Segment Start: RECORDS TO USE

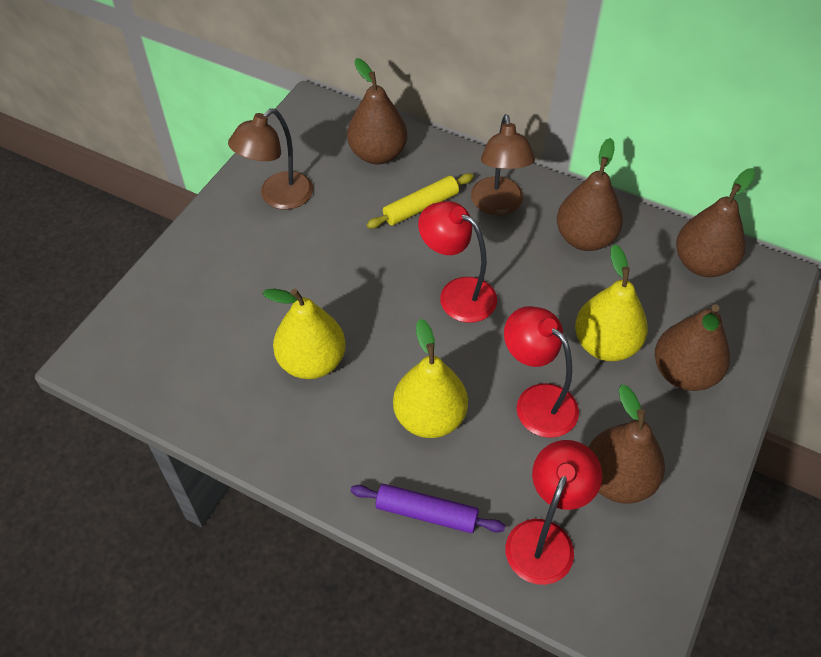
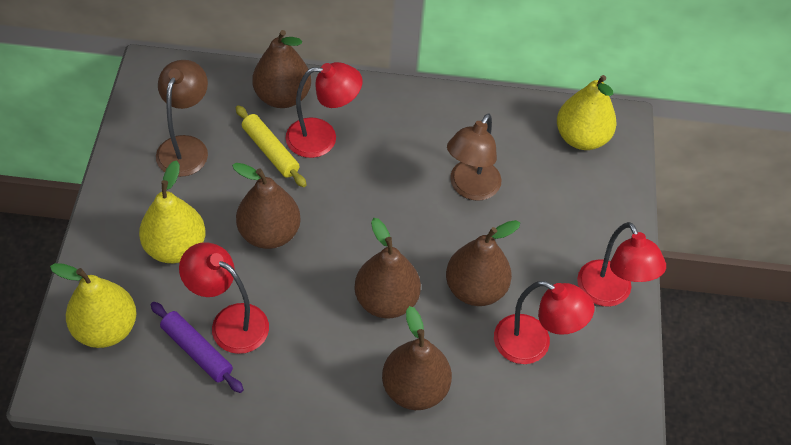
red lamp: 3 -> 4

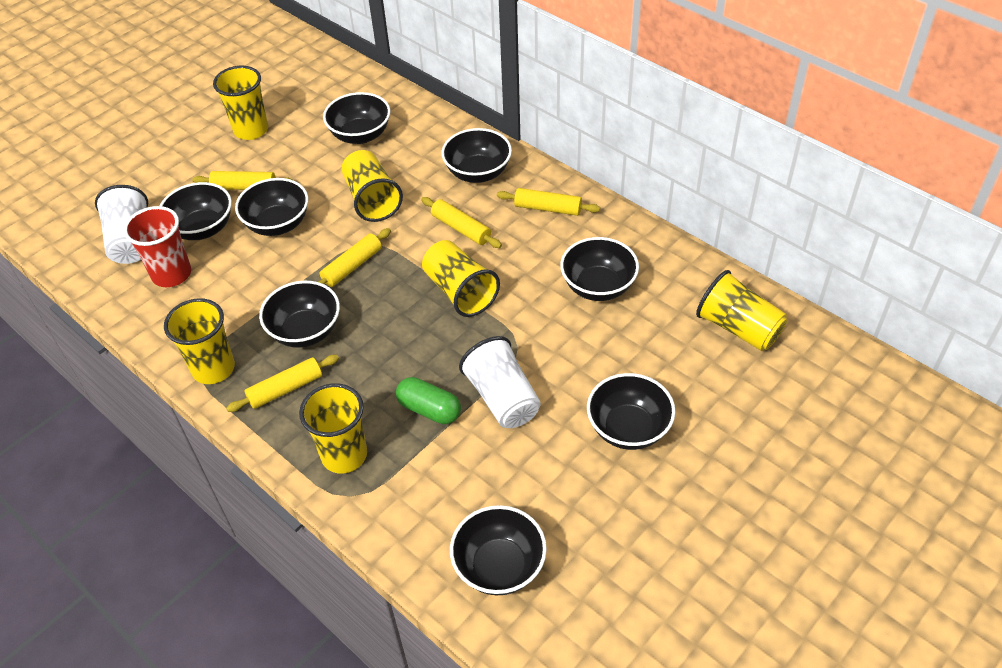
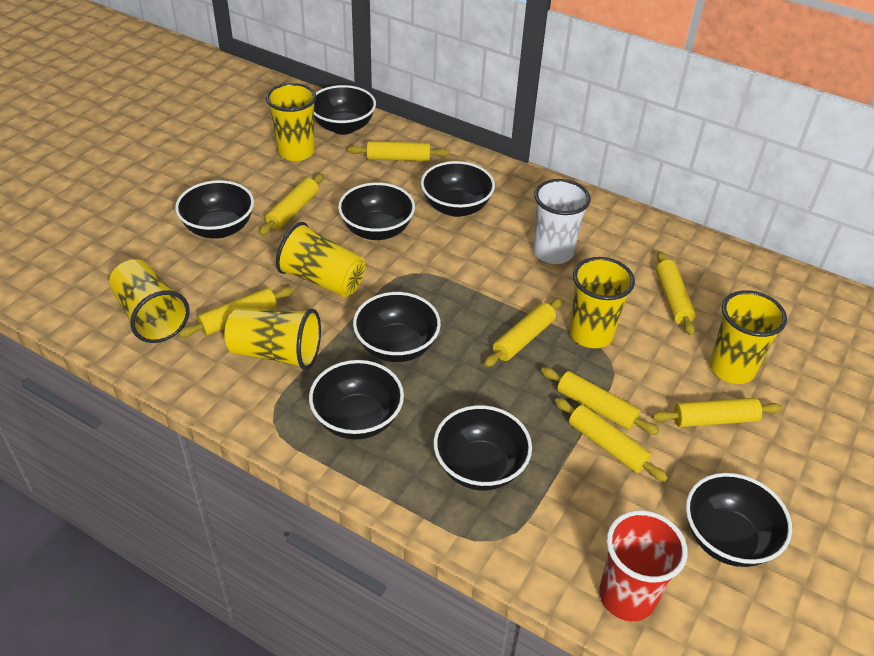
green capsule: 1 -> 0
white cup: 2 -> 1
yellow rolling pin: 5 -> 8

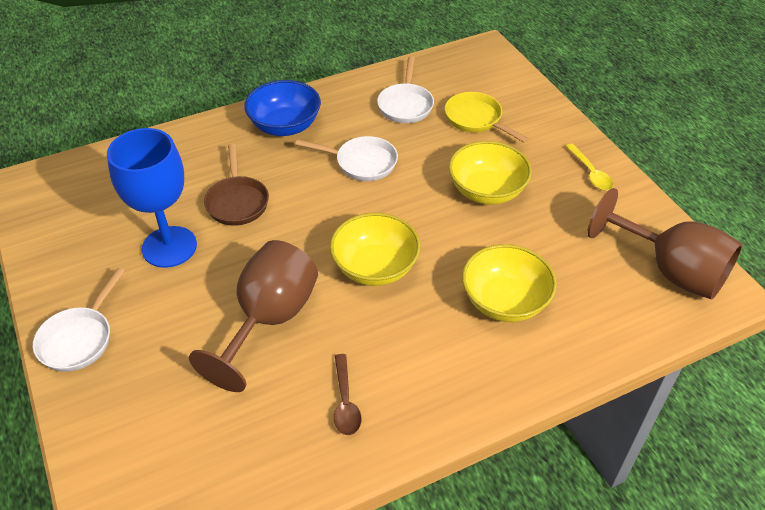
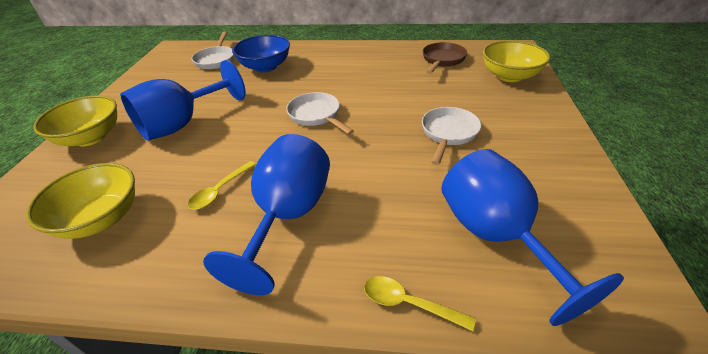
blue goblet: 1 -> 3
brown goblet: 2 -> 0
brown spoon: 1 -> 0
yellow pan: 1 -> 0
yellow spoon: 1 -> 2

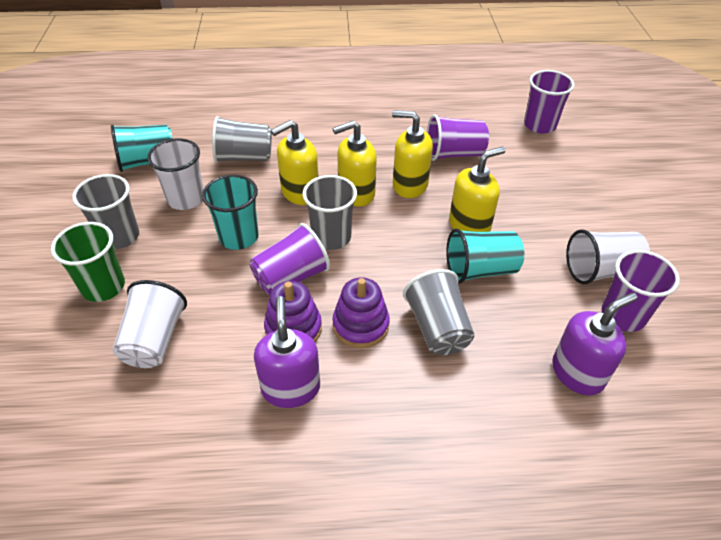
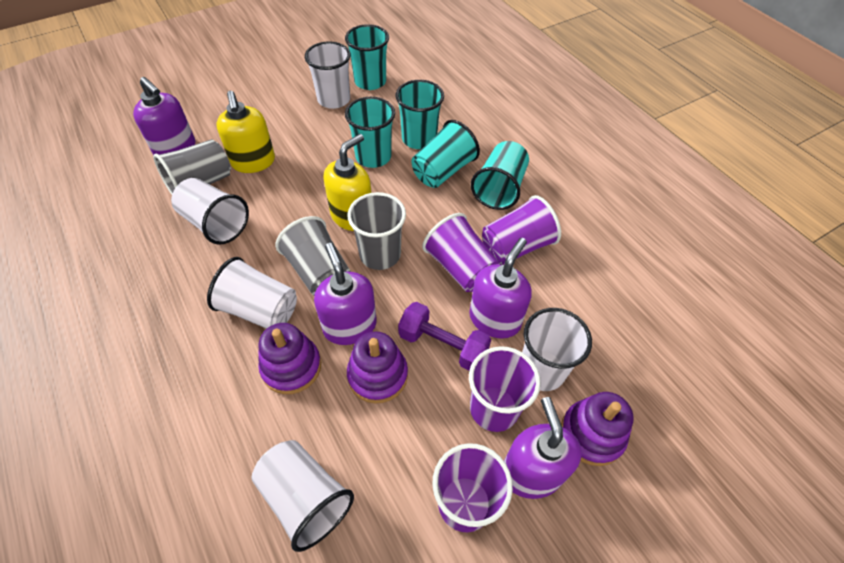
green cup: 1 -> 0
grey cup: 4 -> 3
purple dumbbell: 0 -> 1
purple soap dispenser: 2 -> 4
purple stacking toy: 2 -> 3
turquoise cup: 3 -> 5
white cup: 3 -> 5
yellow soap dispenser: 4 -> 2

Segment End: RECORDS TO USE

[PROBLEM DETAILS]:
From the line with "yellow pan: 1 -> 0" through the end of the listing, write out every line exactly, leaving out the pictures.

[THE ANSWER]:
yellow pan: 1 -> 0
yellow spoon: 1 -> 2

green cup: 1 -> 0
grey cup: 4 -> 3
purple dumbbell: 0 -> 1
purple soap dispenser: 2 -> 4
purple stacking toy: 2 -> 3
turquoise cup: 3 -> 5
white cup: 3 -> 5
yellow soap dispenser: 4 -> 2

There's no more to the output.